** start Listing **

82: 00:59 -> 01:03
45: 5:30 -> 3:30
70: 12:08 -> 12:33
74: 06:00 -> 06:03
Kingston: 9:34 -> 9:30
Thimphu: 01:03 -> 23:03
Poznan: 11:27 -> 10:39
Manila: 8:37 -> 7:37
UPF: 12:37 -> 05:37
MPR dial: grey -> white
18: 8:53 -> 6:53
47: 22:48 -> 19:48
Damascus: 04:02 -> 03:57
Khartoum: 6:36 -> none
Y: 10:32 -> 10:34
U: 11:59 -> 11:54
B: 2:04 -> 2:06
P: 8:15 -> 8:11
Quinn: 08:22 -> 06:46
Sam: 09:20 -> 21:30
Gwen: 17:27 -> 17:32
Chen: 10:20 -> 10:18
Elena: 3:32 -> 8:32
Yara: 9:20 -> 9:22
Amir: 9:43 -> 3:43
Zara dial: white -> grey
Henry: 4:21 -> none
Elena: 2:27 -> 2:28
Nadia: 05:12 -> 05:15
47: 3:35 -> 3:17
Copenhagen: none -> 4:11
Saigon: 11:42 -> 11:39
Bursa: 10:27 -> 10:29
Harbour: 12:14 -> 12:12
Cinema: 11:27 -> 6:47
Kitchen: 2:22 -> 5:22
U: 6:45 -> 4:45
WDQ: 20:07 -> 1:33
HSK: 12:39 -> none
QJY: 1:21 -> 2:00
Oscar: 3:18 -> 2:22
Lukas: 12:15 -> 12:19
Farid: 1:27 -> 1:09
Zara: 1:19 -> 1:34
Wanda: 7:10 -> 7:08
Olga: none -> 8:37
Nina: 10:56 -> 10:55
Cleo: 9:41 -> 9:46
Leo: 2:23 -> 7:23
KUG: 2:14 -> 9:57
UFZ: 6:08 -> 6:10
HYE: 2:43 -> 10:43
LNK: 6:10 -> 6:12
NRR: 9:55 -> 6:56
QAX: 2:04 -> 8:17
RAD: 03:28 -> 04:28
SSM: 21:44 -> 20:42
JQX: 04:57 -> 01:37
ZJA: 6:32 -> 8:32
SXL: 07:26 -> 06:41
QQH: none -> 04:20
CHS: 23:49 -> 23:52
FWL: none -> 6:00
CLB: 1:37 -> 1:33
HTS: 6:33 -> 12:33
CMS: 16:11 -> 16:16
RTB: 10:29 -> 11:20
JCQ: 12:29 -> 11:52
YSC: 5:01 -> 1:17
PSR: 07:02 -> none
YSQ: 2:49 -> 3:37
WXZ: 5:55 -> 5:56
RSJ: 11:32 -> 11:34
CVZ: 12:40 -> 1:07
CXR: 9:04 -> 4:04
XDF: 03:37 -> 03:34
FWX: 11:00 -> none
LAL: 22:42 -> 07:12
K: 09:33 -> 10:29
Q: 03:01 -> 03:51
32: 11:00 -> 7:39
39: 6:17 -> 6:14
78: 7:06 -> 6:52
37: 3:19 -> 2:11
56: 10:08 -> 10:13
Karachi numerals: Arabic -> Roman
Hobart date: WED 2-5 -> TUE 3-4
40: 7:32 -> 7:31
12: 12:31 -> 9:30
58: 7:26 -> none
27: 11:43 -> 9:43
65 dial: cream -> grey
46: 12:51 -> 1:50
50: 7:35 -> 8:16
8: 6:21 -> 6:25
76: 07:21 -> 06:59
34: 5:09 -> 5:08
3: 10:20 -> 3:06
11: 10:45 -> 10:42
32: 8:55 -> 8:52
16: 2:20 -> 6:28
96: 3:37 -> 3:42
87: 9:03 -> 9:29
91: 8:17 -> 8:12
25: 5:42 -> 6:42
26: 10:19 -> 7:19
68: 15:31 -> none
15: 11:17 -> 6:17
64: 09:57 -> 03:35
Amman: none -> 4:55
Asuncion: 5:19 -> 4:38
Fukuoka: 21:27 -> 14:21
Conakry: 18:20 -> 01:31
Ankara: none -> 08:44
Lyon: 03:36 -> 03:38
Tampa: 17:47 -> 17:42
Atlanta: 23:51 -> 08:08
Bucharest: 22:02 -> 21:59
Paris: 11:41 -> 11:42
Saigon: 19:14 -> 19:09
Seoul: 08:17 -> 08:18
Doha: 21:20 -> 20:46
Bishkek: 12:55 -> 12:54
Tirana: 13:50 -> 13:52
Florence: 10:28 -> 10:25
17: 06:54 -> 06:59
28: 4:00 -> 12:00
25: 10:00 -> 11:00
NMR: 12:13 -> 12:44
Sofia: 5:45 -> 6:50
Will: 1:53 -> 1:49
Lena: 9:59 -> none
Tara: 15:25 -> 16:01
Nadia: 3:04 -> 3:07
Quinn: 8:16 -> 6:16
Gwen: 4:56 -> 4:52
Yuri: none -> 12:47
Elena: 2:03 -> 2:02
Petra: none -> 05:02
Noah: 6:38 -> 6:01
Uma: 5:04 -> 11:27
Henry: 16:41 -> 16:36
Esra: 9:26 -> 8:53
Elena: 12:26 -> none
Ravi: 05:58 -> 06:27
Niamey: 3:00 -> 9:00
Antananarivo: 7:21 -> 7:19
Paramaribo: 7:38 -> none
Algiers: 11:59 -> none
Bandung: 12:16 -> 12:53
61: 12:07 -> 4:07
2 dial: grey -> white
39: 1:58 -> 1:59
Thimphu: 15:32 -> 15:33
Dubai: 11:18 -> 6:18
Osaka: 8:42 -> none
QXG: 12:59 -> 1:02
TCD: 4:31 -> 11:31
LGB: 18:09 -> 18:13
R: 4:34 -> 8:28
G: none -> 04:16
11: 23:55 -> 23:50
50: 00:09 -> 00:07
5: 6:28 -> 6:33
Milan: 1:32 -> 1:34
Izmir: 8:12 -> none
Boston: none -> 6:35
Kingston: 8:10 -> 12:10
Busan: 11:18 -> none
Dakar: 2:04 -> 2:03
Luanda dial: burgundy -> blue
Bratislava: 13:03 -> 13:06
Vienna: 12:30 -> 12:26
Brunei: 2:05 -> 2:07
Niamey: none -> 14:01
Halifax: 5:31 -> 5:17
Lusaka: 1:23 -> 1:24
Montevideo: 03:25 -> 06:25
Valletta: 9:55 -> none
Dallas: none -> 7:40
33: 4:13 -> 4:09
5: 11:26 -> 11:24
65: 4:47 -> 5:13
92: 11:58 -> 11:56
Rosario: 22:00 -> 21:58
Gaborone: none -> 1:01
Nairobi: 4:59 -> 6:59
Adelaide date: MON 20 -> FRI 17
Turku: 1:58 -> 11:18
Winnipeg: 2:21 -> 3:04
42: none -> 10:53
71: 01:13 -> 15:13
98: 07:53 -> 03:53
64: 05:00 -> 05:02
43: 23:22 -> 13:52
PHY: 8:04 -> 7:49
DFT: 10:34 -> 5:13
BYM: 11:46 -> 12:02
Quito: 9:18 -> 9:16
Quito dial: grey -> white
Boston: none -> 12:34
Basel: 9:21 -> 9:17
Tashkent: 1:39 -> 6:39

** end Listing **

## [What you have to do]
Render the records as a JSON list of strings, one string per line and no blank lines, starting with the first line of the records and going on through the line with "Saigon: 11:42 -> 11:39". Include only those lines.

## [Reply to the task]
[
  "82: 00:59 -> 01:03",
  "45: 5:30 -> 3:30",
  "70: 12:08 -> 12:33",
  "74: 06:00 -> 06:03",
  "Kingston: 9:34 -> 9:30",
  "Thimphu: 01:03 -> 23:03",
  "Poznan: 11:27 -> 10:39",
  "Manila: 8:37 -> 7:37",
  "UPF: 12:37 -> 05:37",
  "MPR dial: grey -> white",
  "18: 8:53 -> 6:53",
  "47: 22:48 -> 19:48",
  "Damascus: 04:02 -> 03:57",
  "Khartoum: 6:36 -> none",
  "Y: 10:32 -> 10:34",
  "U: 11:59 -> 11:54",
  "B: 2:04 -> 2:06",
  "P: 8:15 -> 8:11",
  "Quinn: 08:22 -> 06:46",
  "Sam: 09:20 -> 21:30",
  "Gwen: 17:27 -> 17:32",
  "Chen: 10:20 -> 10:18",
  "Elena: 3:32 -> 8:32",
  "Yara: 9:20 -> 9:22",
  "Amir: 9:43 -> 3:43",
  "Zara dial: white -> grey",
  "Henry: 4:21 -> none",
  "Elena: 2:27 -> 2:28",
  "Nadia: 05:12 -> 05:15",
  "47: 3:35 -> 3:17",
  "Copenhagen: none -> 4:11",
  "Saigon: 11:42 -> 11:39"
]